**Given data**:
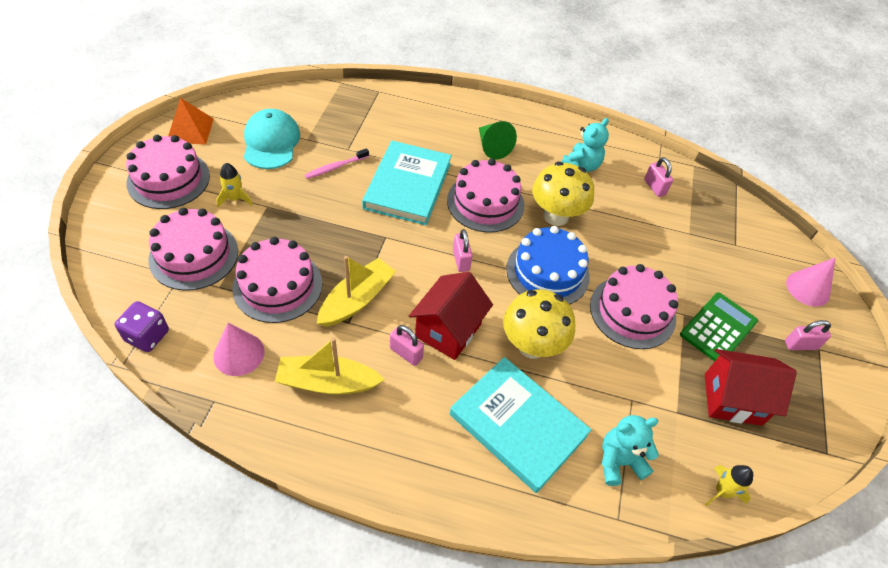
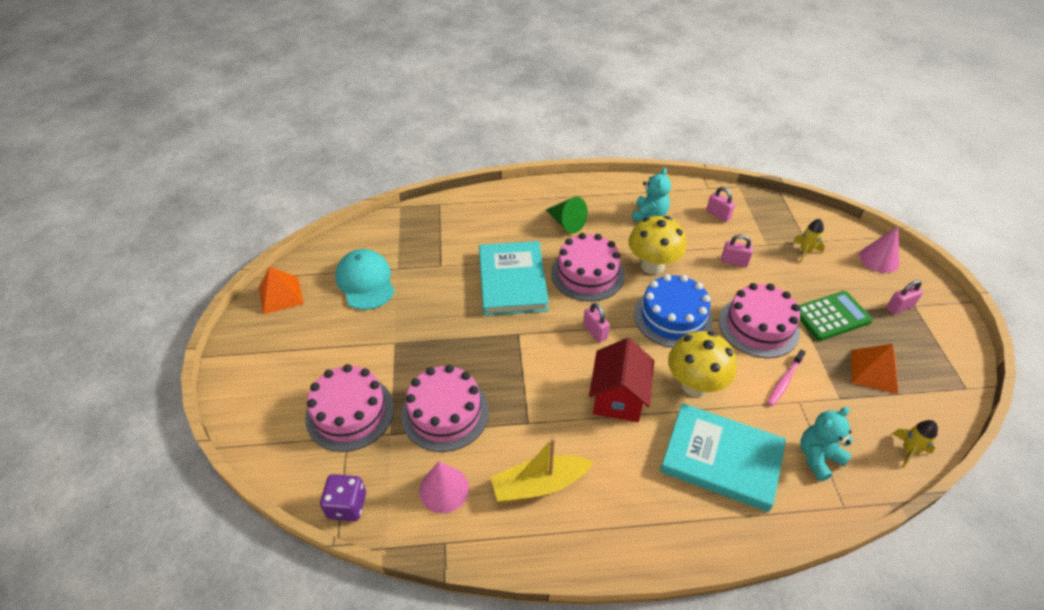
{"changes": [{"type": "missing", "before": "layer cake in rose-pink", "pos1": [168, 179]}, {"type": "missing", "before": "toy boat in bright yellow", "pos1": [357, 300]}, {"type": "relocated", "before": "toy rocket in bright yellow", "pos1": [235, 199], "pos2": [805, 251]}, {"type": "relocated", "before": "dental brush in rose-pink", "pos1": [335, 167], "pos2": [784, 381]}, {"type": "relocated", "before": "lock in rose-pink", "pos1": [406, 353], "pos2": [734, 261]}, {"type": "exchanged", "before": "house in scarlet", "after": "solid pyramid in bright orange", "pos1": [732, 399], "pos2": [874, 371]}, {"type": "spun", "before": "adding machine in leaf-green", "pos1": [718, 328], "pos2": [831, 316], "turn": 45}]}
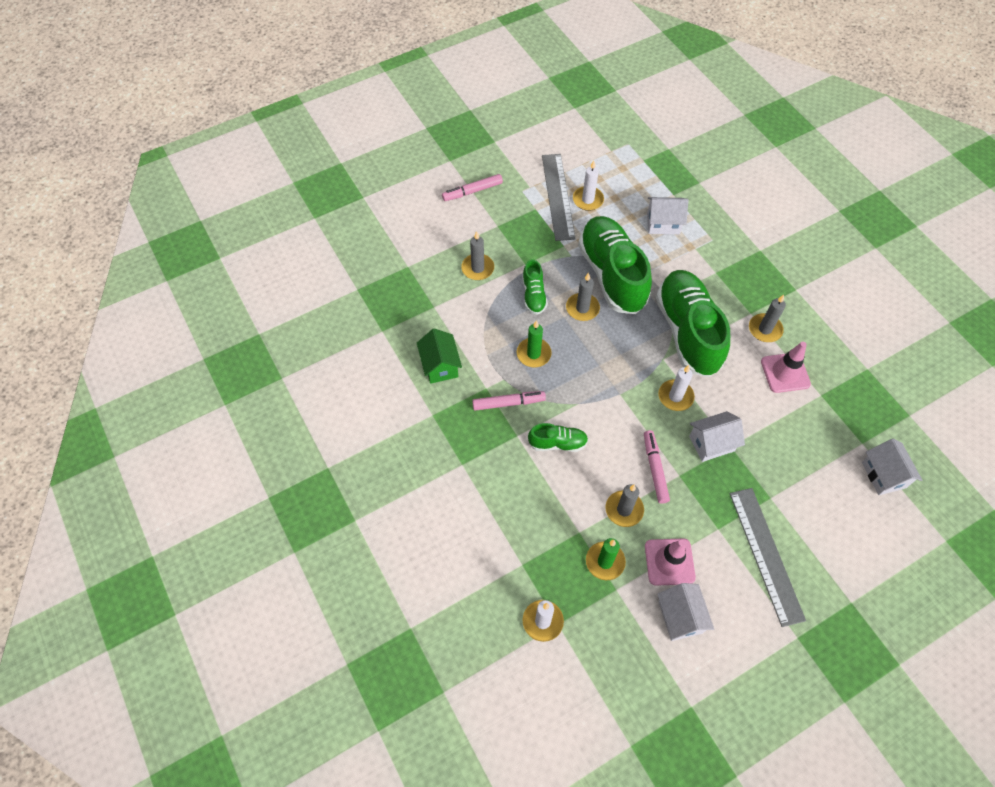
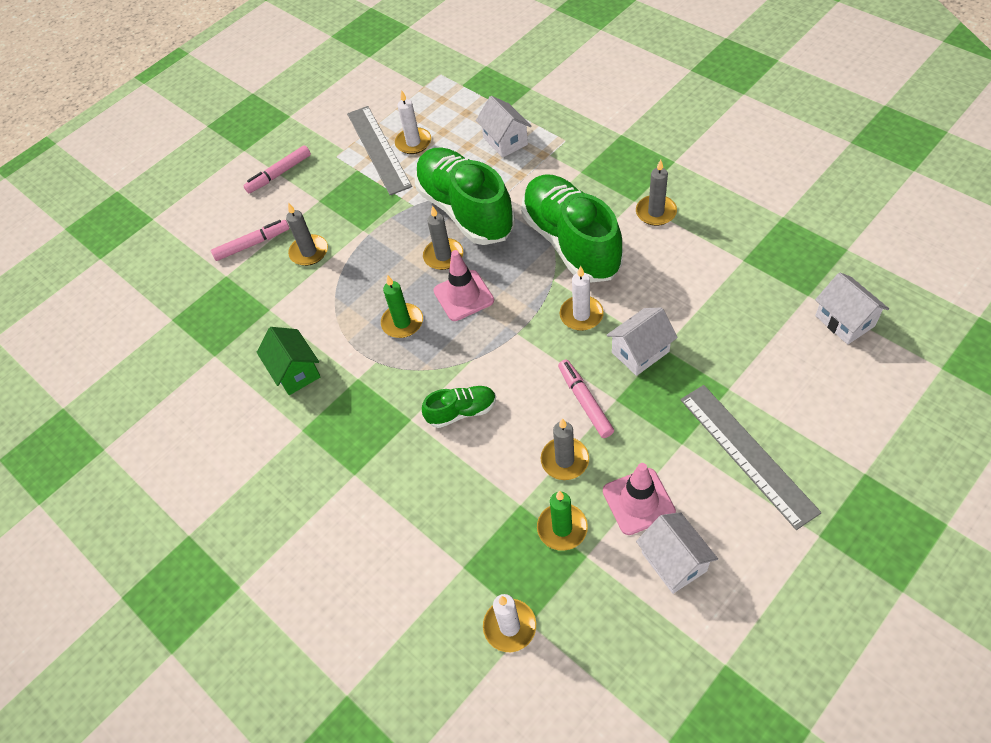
{"changes": [{"type": "missing", "before": "sneaker in leaf-green", "pos1": [533, 295]}, {"type": "relocated", "before": "marker pen in rose-pink", "pos1": [508, 403], "pos2": [252, 244]}, {"type": "relocated", "before": "traffic cone in rose-pink", "pos1": [785, 373], "pos2": [463, 296]}, {"type": "spun", "before": "house in snow-white", "pos1": [663, 224], "pos2": [505, 141], "turn": 75}]}
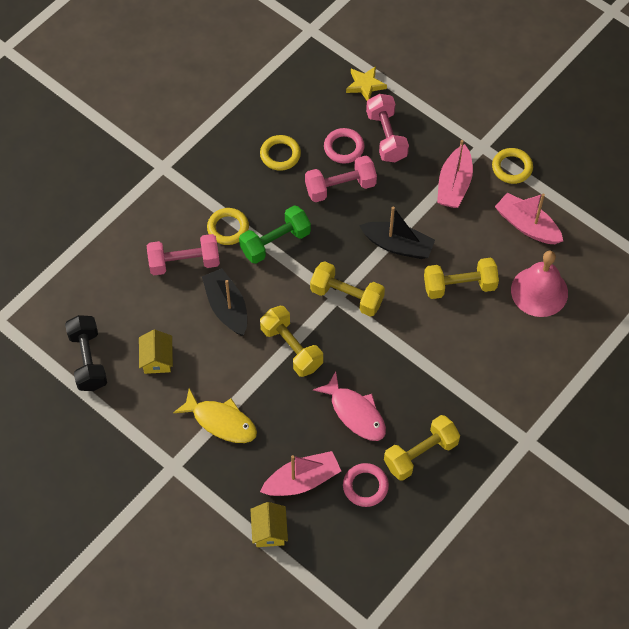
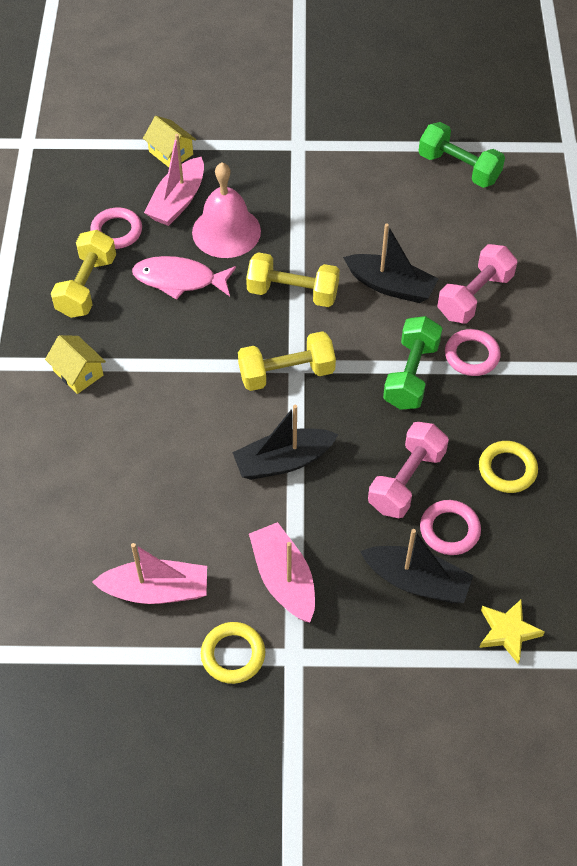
{"changes": [{"type": "missing", "before": "fish figure in bright yellow", "pos1": [221, 421]}, {"type": "missing", "before": "hand weight in bright yellow", "pos1": [459, 286]}, {"type": "relocated", "before": "house in bright yellow", "pos1": [157, 359], "pos2": [78, 373]}, {"type": "relocated", "before": "school bell in rose-pink", "pos1": [539, 291], "pos2": [226, 231]}, {"type": "exchanged", "before": "hand weight in rose-pink", "after": "toy boat in black", "pos1": [386, 136], "pos2": [416, 581]}, {"type": "colour", "before": "hand weight in black", "after": "hand weight in leaf-green", "pos1": [88, 360], "pos2": [458, 168]}, {"type": "colour", "before": "hoop in bright yellow", "after": "hoop in rose-pink", "pos1": [228, 228], "pos2": [471, 355]}]}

**Work to complete**: The result should be a verbatim copy of the data, free of pictures.

**Response to the task**:
{"changes": [{"type": "missing", "before": "layer cake in rose-pink", "pos1": [168, 179]}, {"type": "missing", "before": "toy boat in bright yellow", "pos1": [357, 300]}, {"type": "relocated", "before": "toy rocket in bright yellow", "pos1": [235, 199], "pos2": [805, 251]}, {"type": "relocated", "before": "dental brush in rose-pink", "pos1": [335, 167], "pos2": [784, 381]}, {"type": "relocated", "before": "lock in rose-pink", "pos1": [406, 353], "pos2": [734, 261]}, {"type": "exchanged", "before": "house in scarlet", "after": "solid pyramid in bright orange", "pos1": [732, 399], "pos2": [874, 371]}, {"type": "spun", "before": "adding machine in leaf-green", "pos1": [718, 328], "pos2": [831, 316], "turn": 45}]}
{"changes": [{"type": "missing", "before": "sneaker in leaf-green", "pos1": [533, 295]}, {"type": "relocated", "before": "marker pen in rose-pink", "pos1": [508, 403], "pos2": [252, 244]}, {"type": "relocated", "before": "traffic cone in rose-pink", "pos1": [785, 373], "pos2": [463, 296]}, {"type": "spun", "before": "house in snow-white", "pos1": [663, 224], "pos2": [505, 141], "turn": 75}]}
{"changes": [{"type": "missing", "before": "fish figure in bright yellow", "pos1": [221, 421]}, {"type": "missing", "before": "hand weight in bright yellow", "pos1": [459, 286]}, {"type": "relocated", "before": "house in bright yellow", "pos1": [157, 359], "pos2": [78, 373]}, {"type": "relocated", "before": "school bell in rose-pink", "pos1": [539, 291], "pos2": [226, 231]}, {"type": "exchanged", "before": "hand weight in rose-pink", "after": "toy boat in black", "pos1": [386, 136], "pos2": [416, 581]}, {"type": "colour", "before": "hand weight in black", "after": "hand weight in leaf-green", "pos1": [88, 360], "pos2": [458, 168]}, {"type": "colour", "before": "hoop in bright yellow", "after": "hoop in rose-pink", "pos1": [228, 228], "pos2": [471, 355]}]}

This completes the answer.